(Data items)
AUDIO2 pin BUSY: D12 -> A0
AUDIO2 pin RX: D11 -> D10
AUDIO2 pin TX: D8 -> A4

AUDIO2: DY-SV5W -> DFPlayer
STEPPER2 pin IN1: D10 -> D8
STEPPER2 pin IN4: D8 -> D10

...

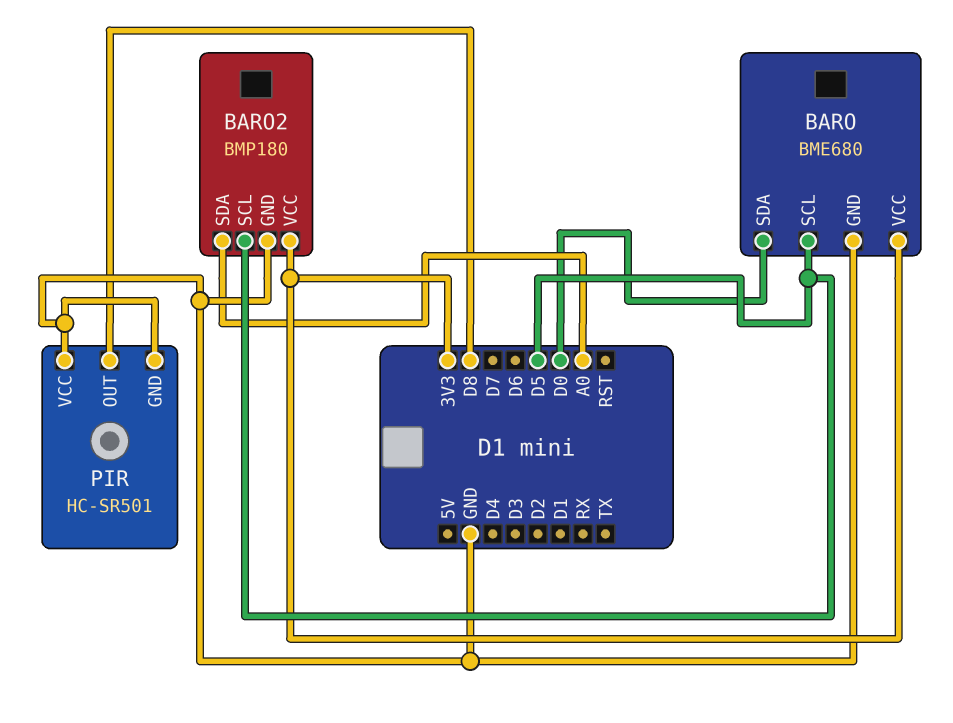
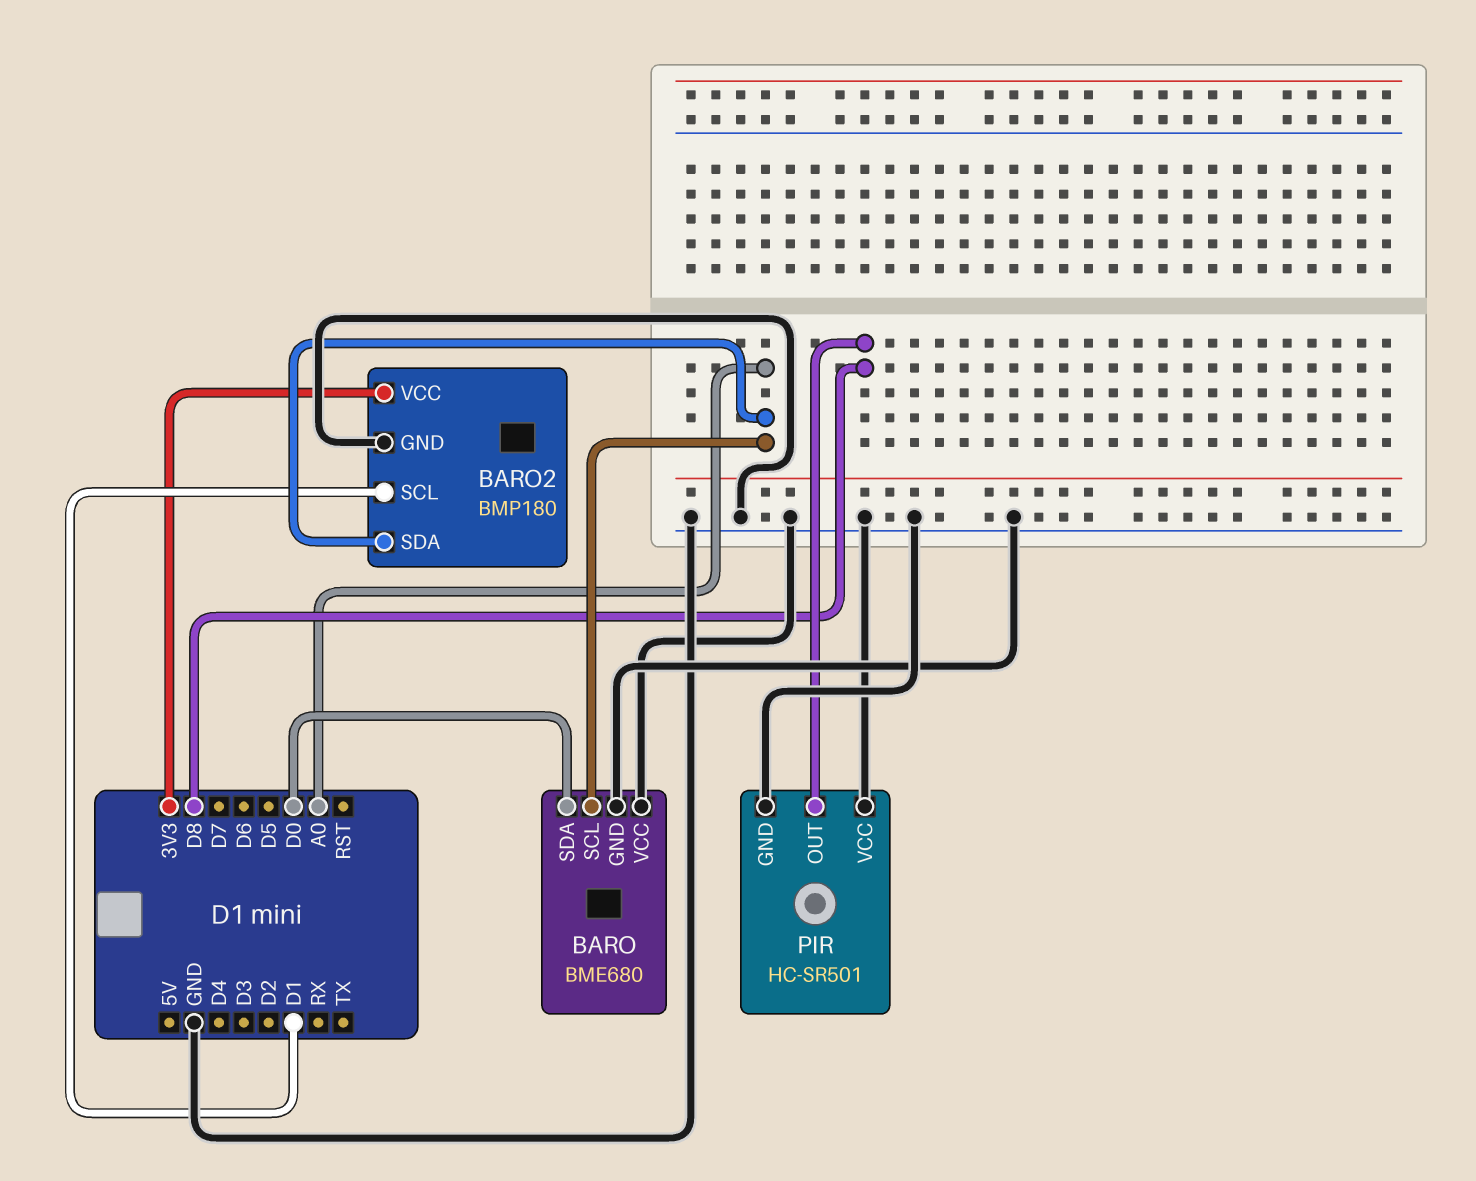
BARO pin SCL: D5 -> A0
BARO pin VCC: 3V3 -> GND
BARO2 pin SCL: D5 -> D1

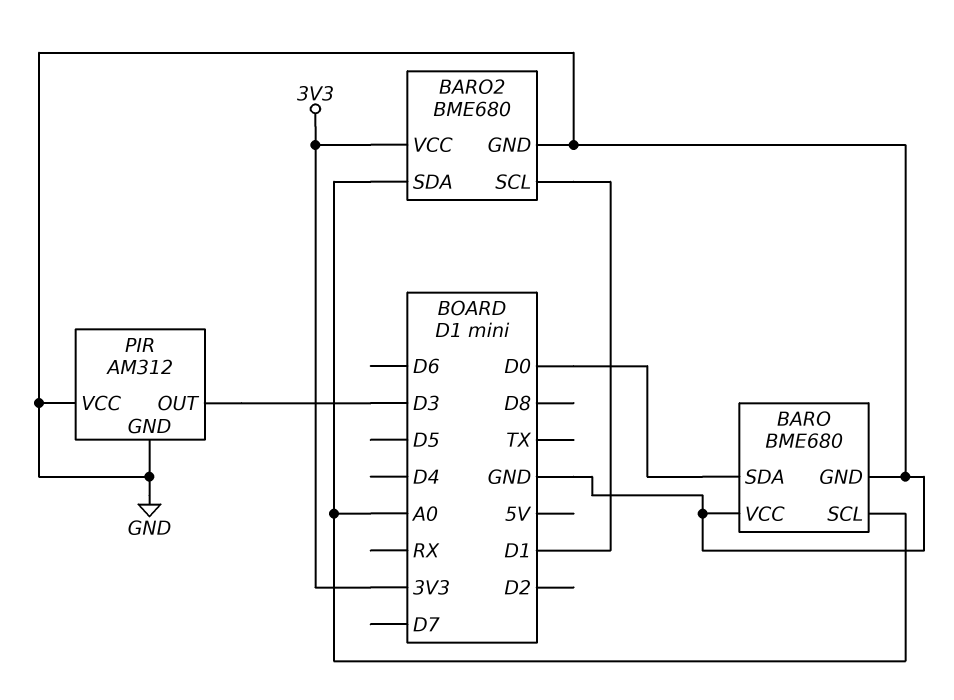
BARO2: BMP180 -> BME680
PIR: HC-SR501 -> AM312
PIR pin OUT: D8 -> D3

§ What the task asks:
From the records above, transcribe only the stretch from the line with "BARO pin SCL: D5 -> A0" through the line with "PIR pin OUT: D8 -> D3", keeping both ends. Omit pictures.

§ Answer to this exercise:
BARO pin SCL: D5 -> A0
BARO pin VCC: 3V3 -> GND
BARO2 pin SCL: D5 -> D1

BARO2: BMP180 -> BME680
PIR: HC-SR501 -> AM312
PIR pin OUT: D8 -> D3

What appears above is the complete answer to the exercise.